Task to complete >>
Below are entries; copy exactly the lines from the one with "move: china teapot" through the one with "replace: capsule in", both included, and leave out the rest.

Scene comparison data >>
::::::::::
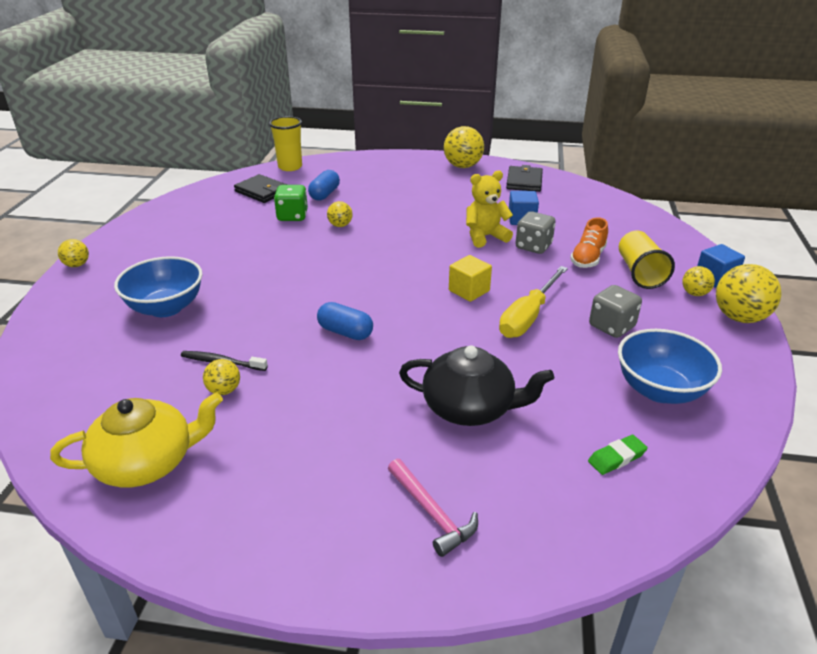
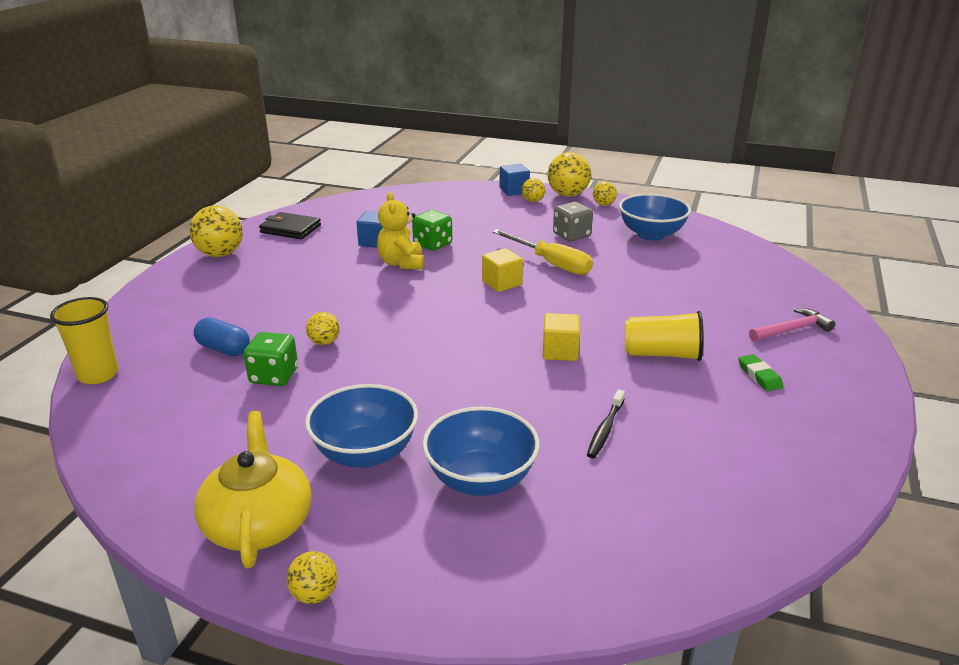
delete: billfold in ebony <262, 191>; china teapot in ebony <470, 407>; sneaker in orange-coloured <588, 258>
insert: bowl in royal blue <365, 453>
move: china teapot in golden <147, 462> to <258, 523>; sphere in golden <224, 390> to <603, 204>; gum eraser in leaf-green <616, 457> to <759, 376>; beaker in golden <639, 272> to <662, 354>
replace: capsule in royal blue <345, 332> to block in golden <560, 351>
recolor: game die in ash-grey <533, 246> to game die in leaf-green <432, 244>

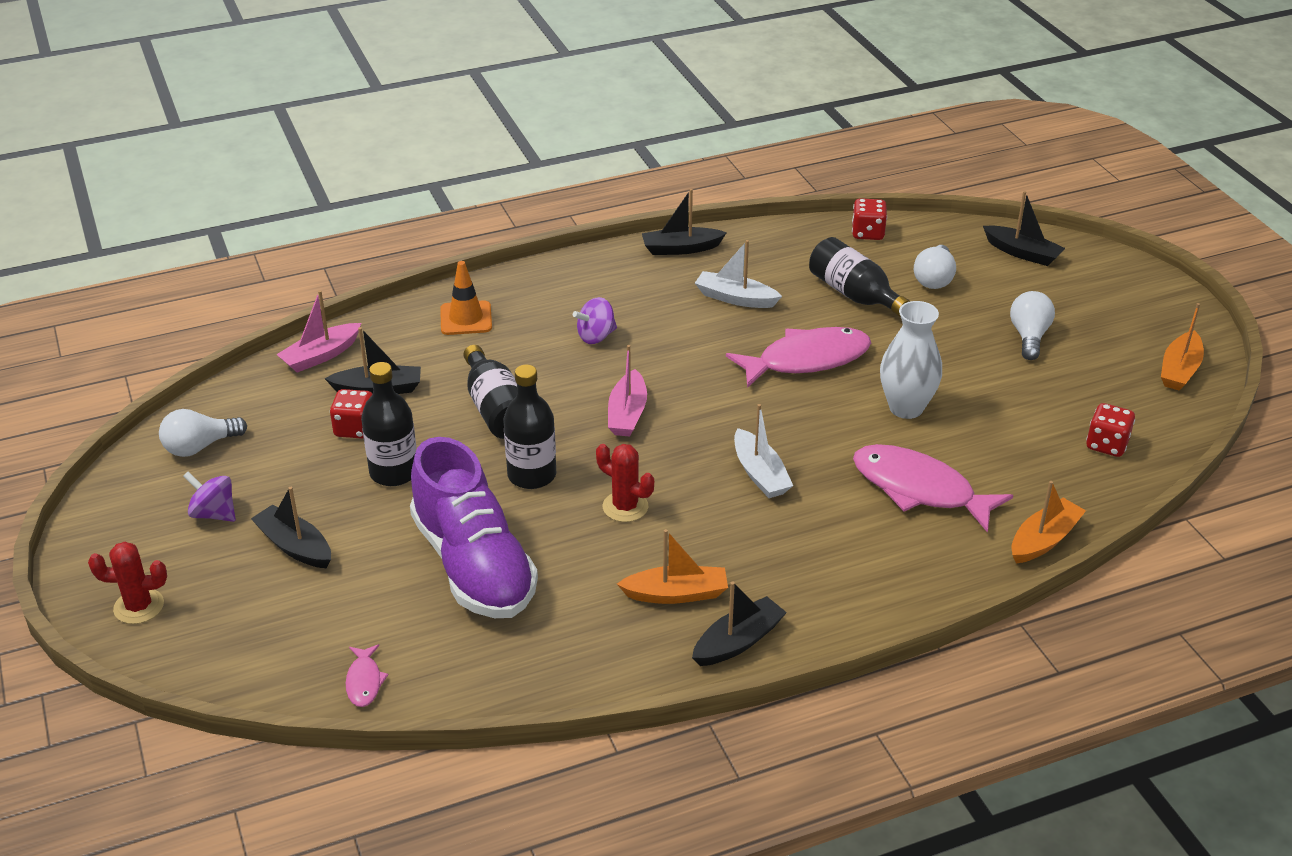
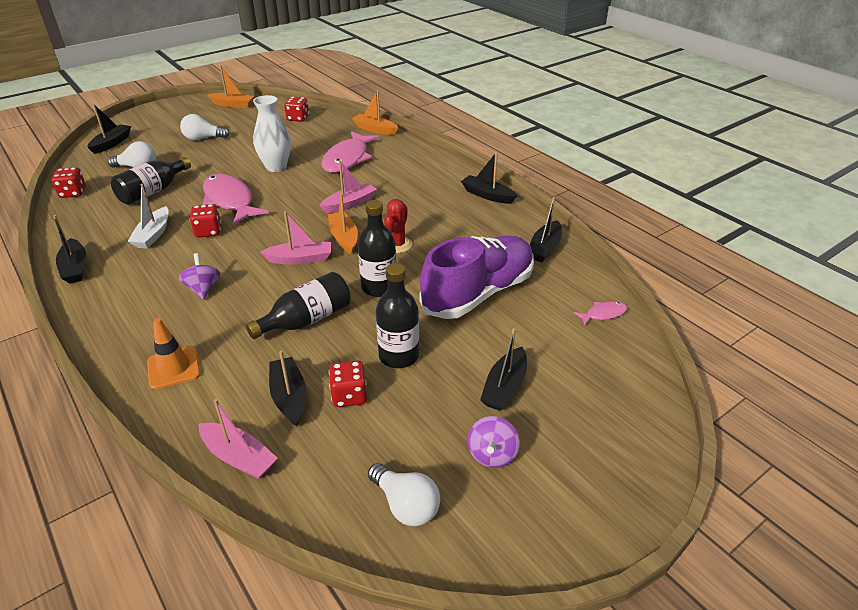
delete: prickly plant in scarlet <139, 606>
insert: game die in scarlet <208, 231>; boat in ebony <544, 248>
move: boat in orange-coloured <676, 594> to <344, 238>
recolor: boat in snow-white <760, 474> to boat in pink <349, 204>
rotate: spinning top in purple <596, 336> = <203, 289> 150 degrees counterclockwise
::::::::::
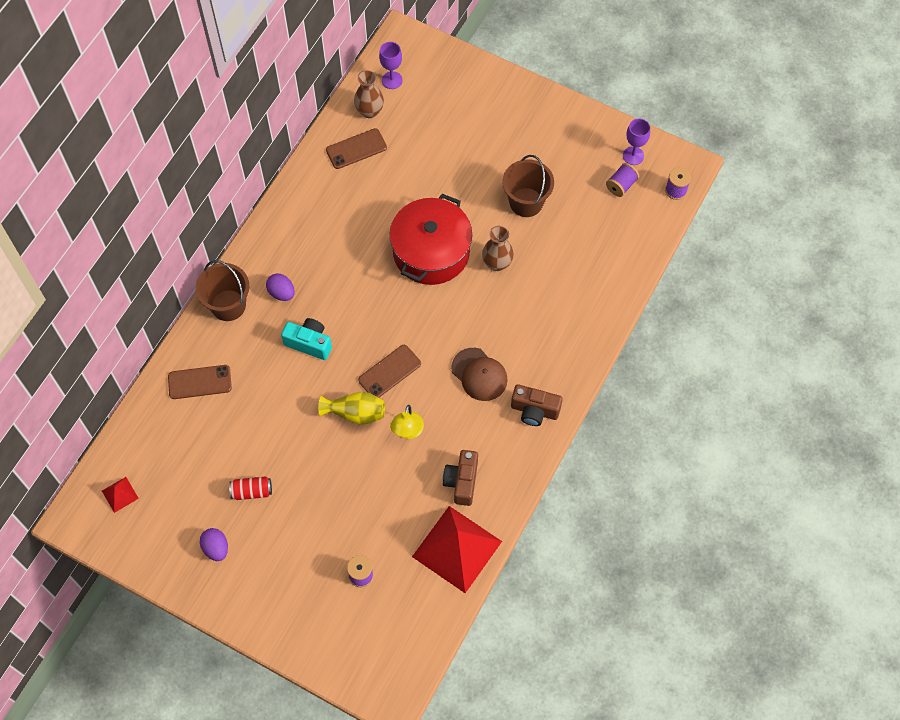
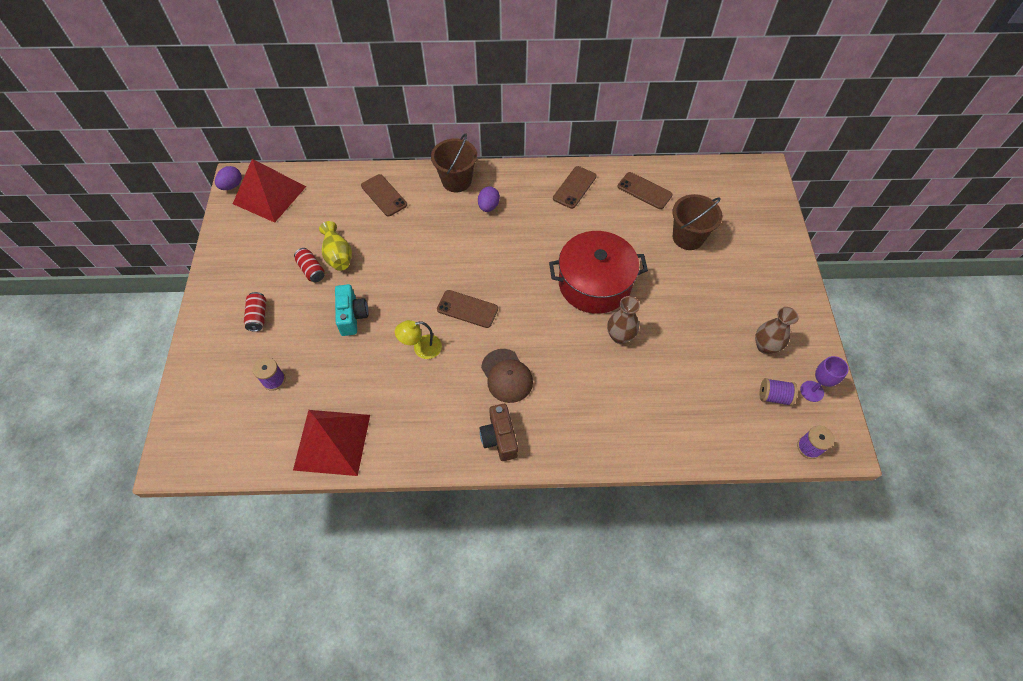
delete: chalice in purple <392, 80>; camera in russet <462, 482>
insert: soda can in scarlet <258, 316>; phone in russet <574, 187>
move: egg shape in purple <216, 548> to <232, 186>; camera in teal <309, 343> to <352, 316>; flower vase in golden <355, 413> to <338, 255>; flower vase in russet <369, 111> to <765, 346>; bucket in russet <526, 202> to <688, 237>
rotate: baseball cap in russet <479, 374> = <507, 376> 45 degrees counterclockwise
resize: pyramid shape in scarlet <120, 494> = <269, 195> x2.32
::::::::::
Exercise solution >>
move: china teapot in golden <147, 462> to <258, 523>; sphere in golden <224, 390> to <603, 204>; gum eraser in leaf-green <616, 457> to <759, 376>; beaker in golden <639, 272> to <662, 354>
replace: capsule in royal blue <345, 332> to block in golden <560, 351>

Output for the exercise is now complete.